# Exercise aim
The required result is each line of the entries below containing the string "orange".
[Information given — start]
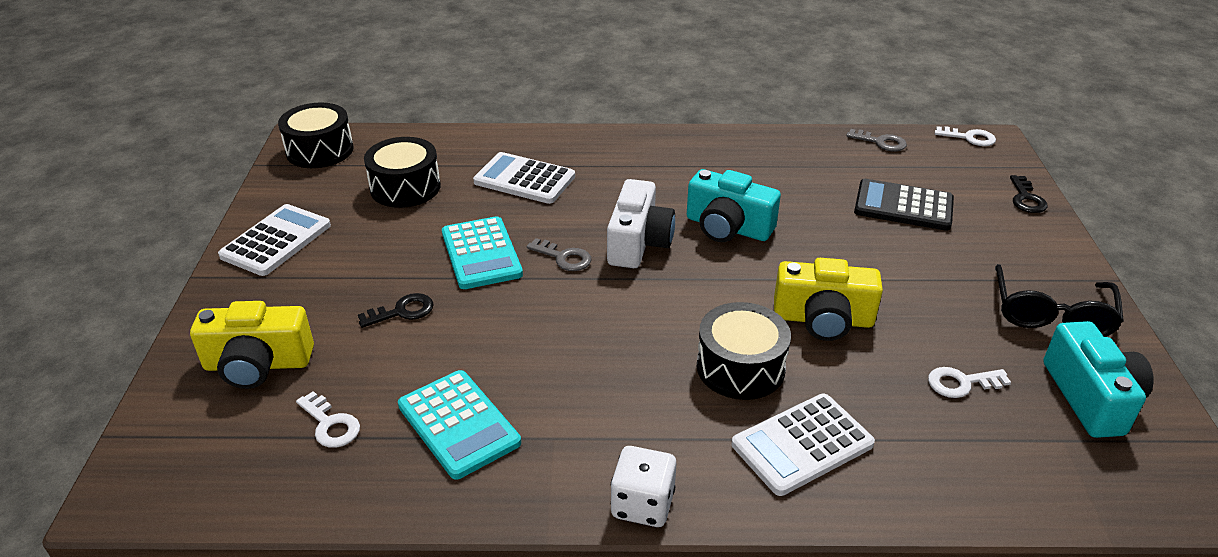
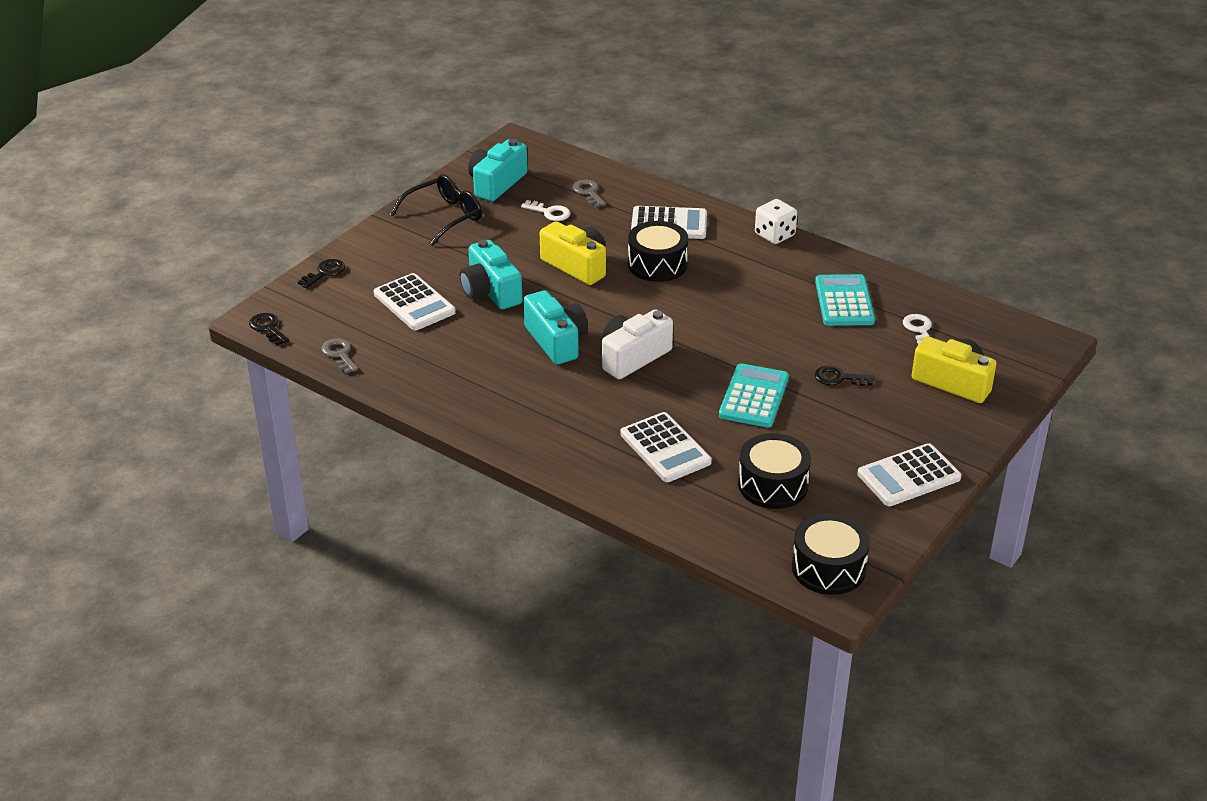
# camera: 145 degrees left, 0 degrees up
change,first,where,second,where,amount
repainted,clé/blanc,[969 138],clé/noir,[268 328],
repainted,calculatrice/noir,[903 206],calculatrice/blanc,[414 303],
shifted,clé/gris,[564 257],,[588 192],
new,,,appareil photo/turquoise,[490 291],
[Information given — finish]
[Information given — start]
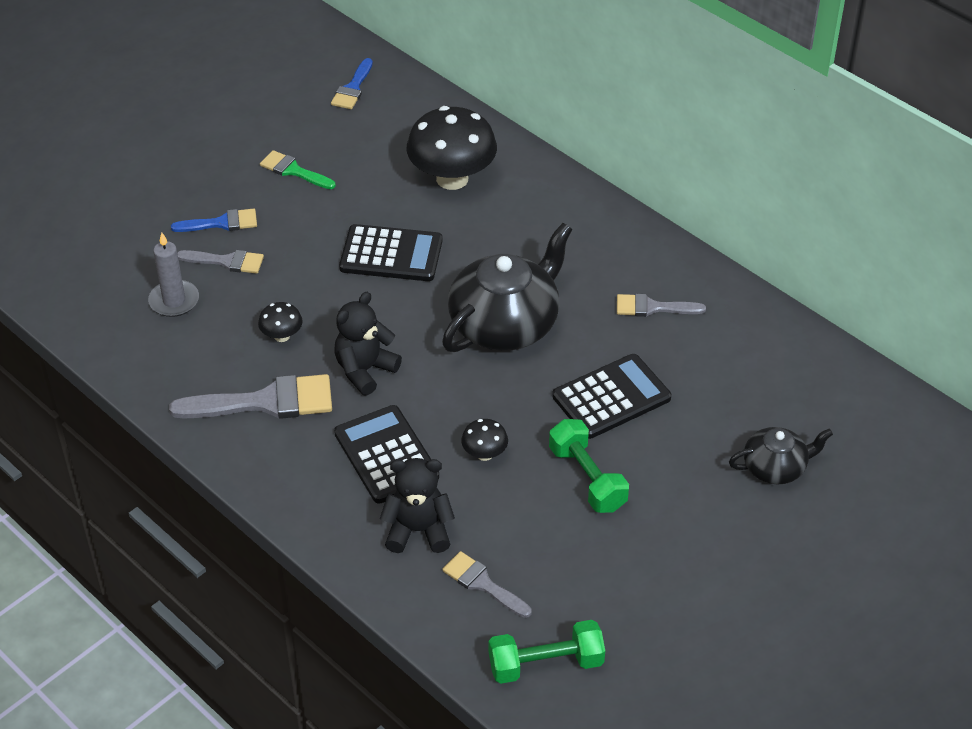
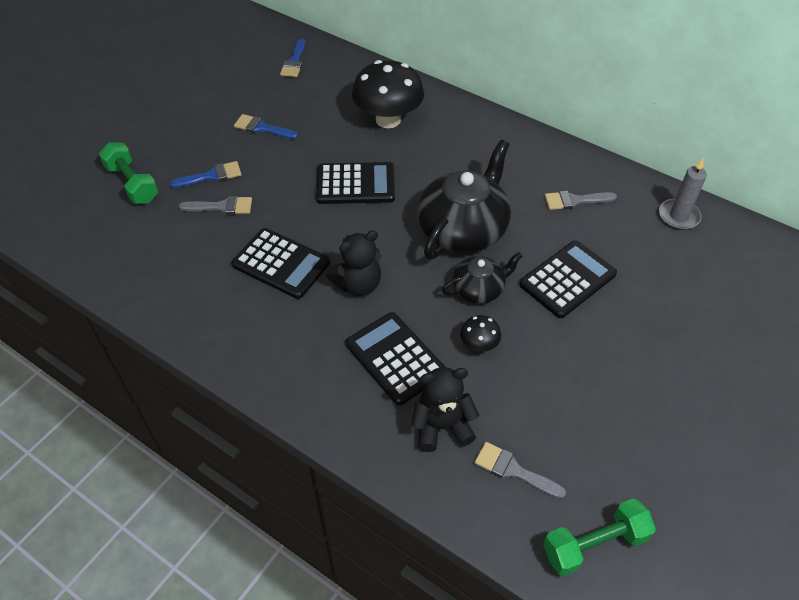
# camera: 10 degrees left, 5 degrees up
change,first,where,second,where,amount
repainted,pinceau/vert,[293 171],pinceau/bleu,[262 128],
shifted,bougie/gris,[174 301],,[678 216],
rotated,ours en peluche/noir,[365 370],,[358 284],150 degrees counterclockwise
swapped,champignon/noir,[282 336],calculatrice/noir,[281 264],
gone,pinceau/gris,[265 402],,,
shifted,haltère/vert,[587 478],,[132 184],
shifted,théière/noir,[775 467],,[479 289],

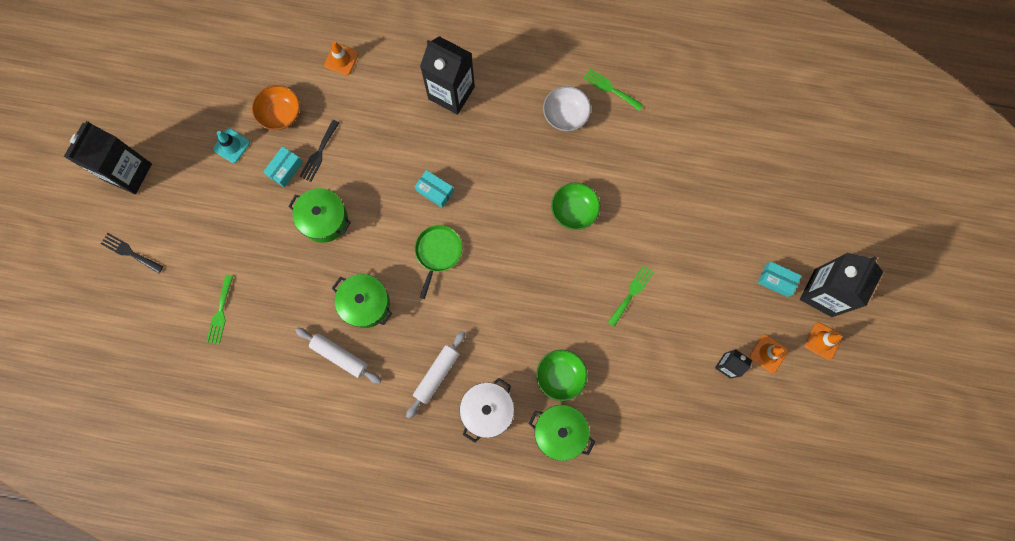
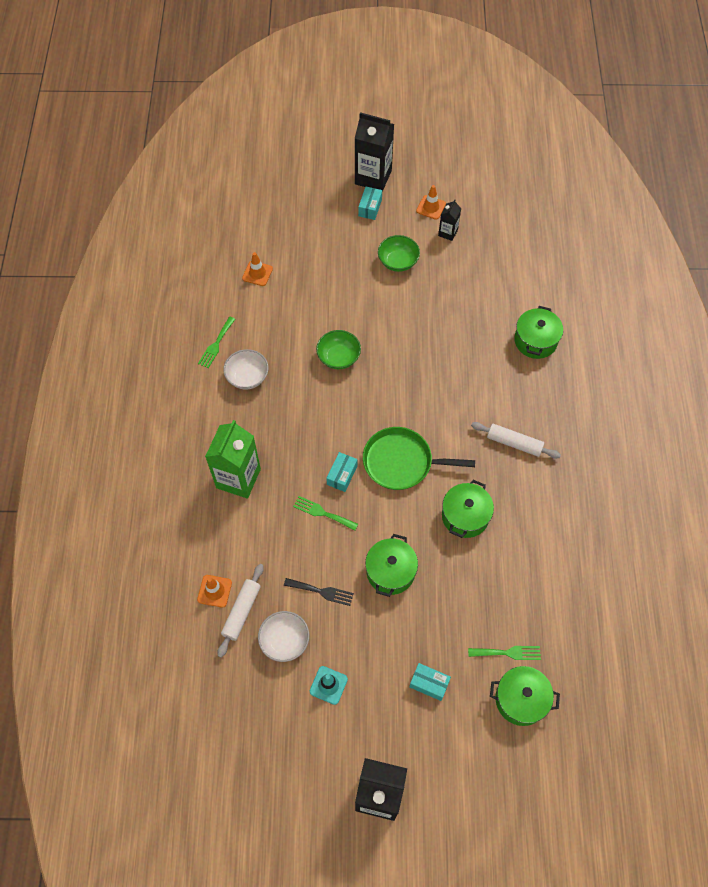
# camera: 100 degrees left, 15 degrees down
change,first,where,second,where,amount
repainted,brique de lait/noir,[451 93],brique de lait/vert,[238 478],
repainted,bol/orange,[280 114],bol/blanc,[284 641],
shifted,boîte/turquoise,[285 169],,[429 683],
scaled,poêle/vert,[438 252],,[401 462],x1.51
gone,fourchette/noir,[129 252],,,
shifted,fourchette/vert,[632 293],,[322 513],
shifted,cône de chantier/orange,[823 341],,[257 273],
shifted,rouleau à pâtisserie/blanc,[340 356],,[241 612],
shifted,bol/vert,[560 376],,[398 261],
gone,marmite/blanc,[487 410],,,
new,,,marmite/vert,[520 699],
[Information given — finish]
# Response area
repainted,bol/orange,[280 114],bol/blanc,[284 641],
shifted,cône de chantier/orange,[823 341],,[257 273],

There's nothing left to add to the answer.